All lines holding the string "diode" should be copied from the data below.
:: INPUT DATA ::
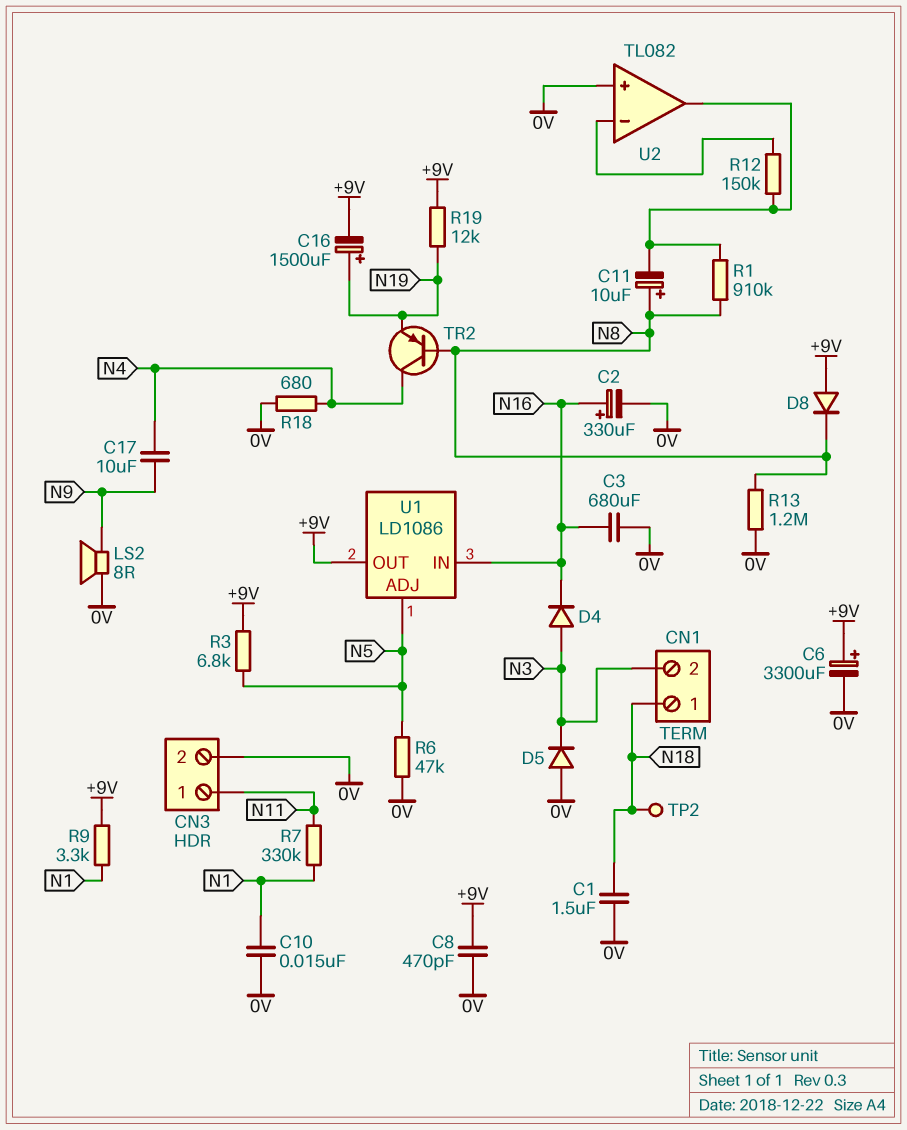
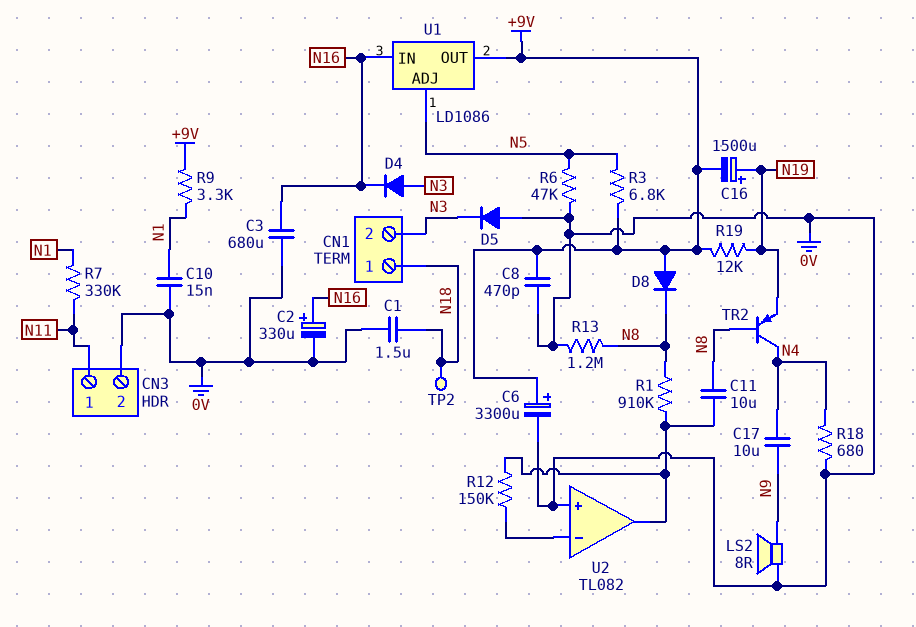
C11: 10uF (plus N8, minus U2/out) -> 10uF (N8, U2/out)

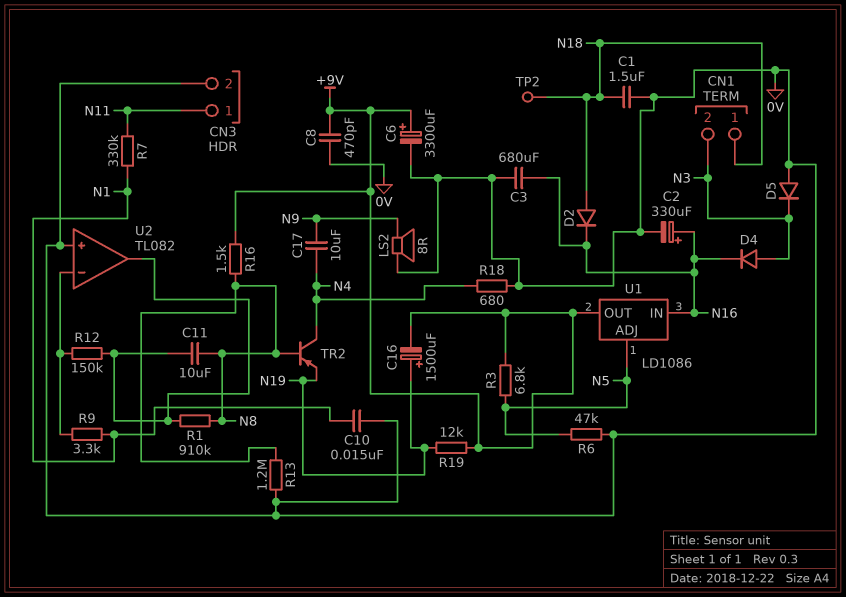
D2: none -> diode (A N18, K N16)
D8: diode (A +9V, K N8) -> none
R9: 3.3k (+9V, N1) -> 3.3k (N1, U2/in-)
R16: none -> 1.5k (+9V, N8)

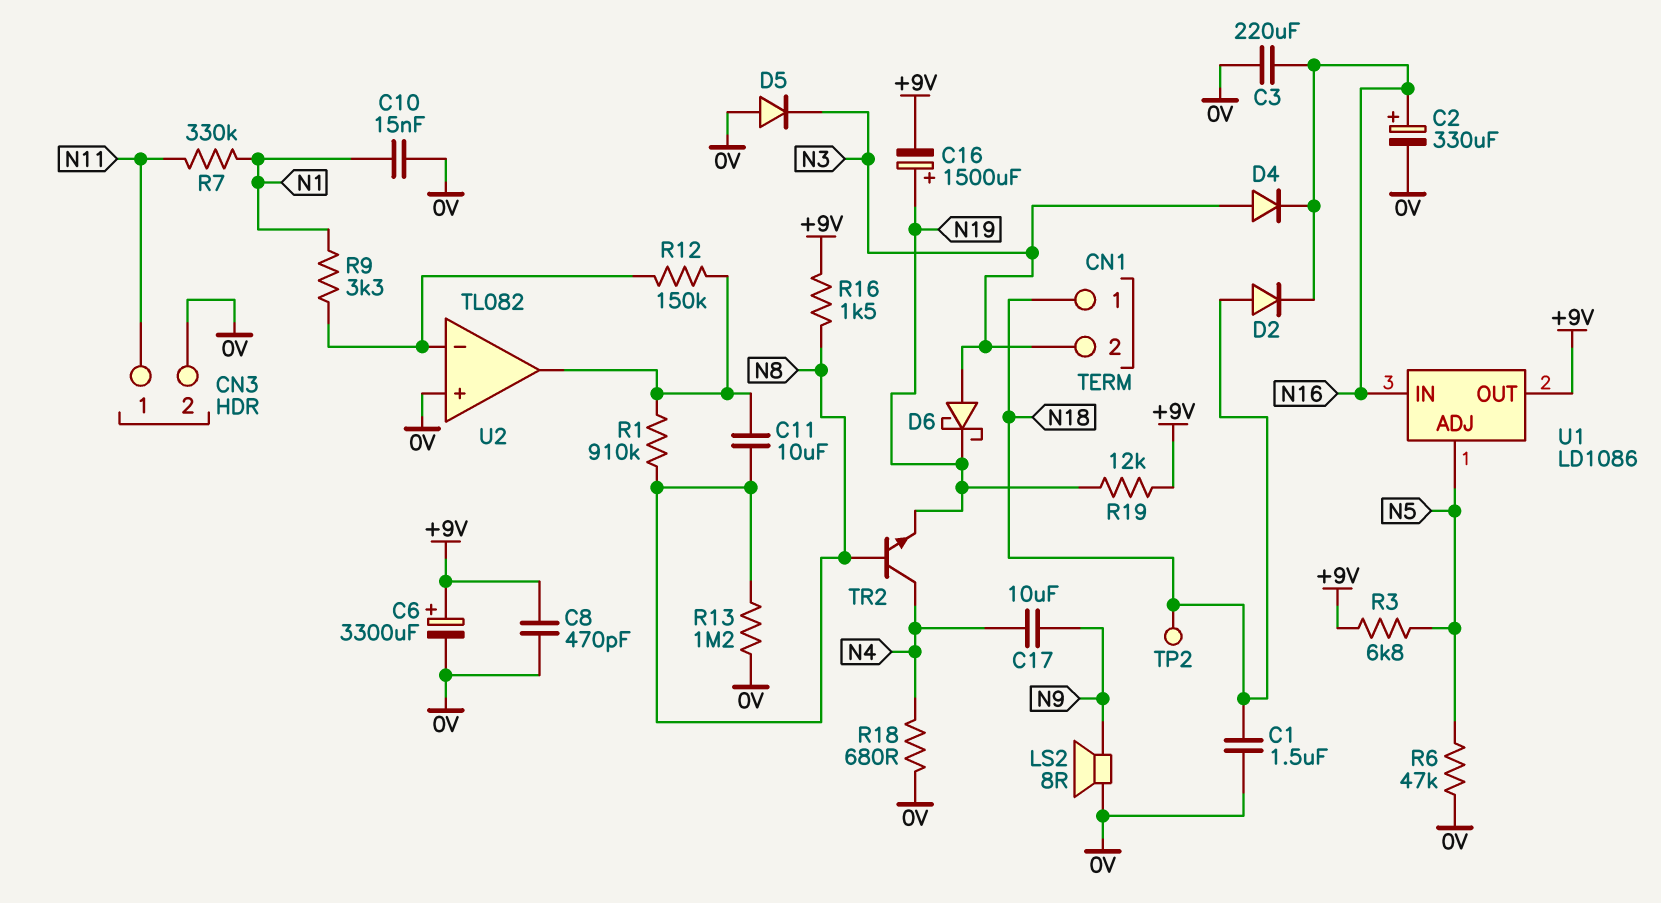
C3: 680uF (0V, N16) -> 220uF (0V, N16)
D6: none -> schottky (A N3, K N19)
TR2: PNP (B N8, C N4, E N19) -> NPN (B N8, C N4, E N19)

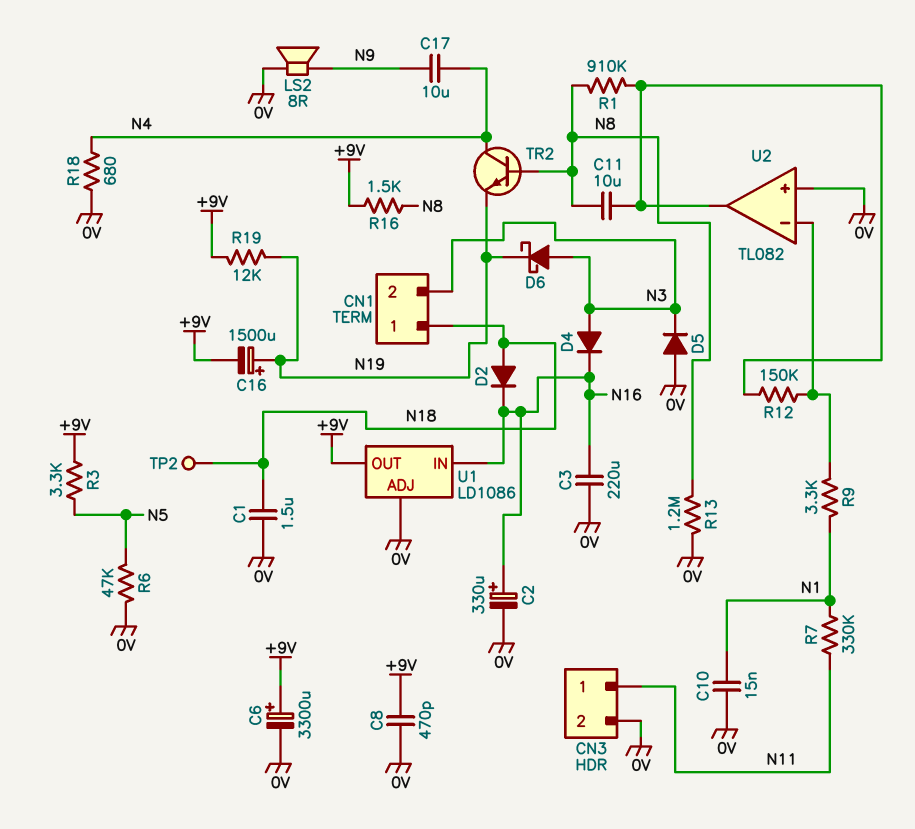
R3: 6.8k (+9V, N5) -> 3.3k (+9V, N5)
U1 pin ADJ: N5 -> 0V

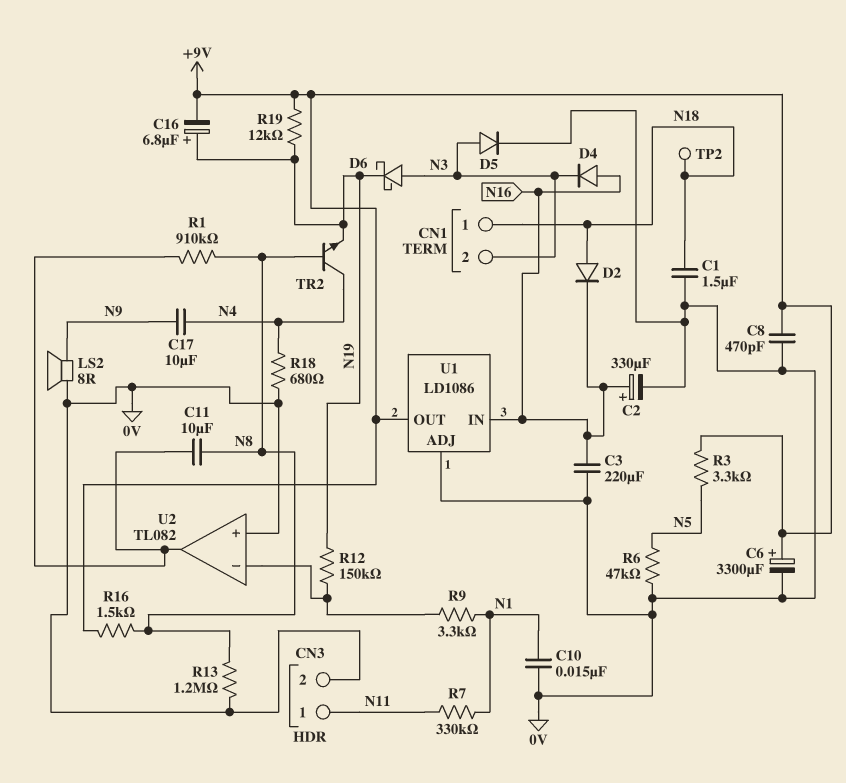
C16: 1500uF (plus N19, minus +9V) -> 6.8uF (plus N19, minus +9V)
D4: diode (A N3, K N16) -> diode (A N16, K N3)
D5: diode (A 0V, K N3) -> diode (A N3, K 0V)
R12: 150k (U2/in-, U2/out) -> 150k (N19, U2/in-)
:::
EXERCISE RESULT:
D2: none -> diode (A N18, K N16)
D8: diode (A +9V, K N8) -> none
D4: diode (A N3, K N16) -> diode (A N16, K N3)
D5: diode (A 0V, K N3) -> diode (A N3, K 0V)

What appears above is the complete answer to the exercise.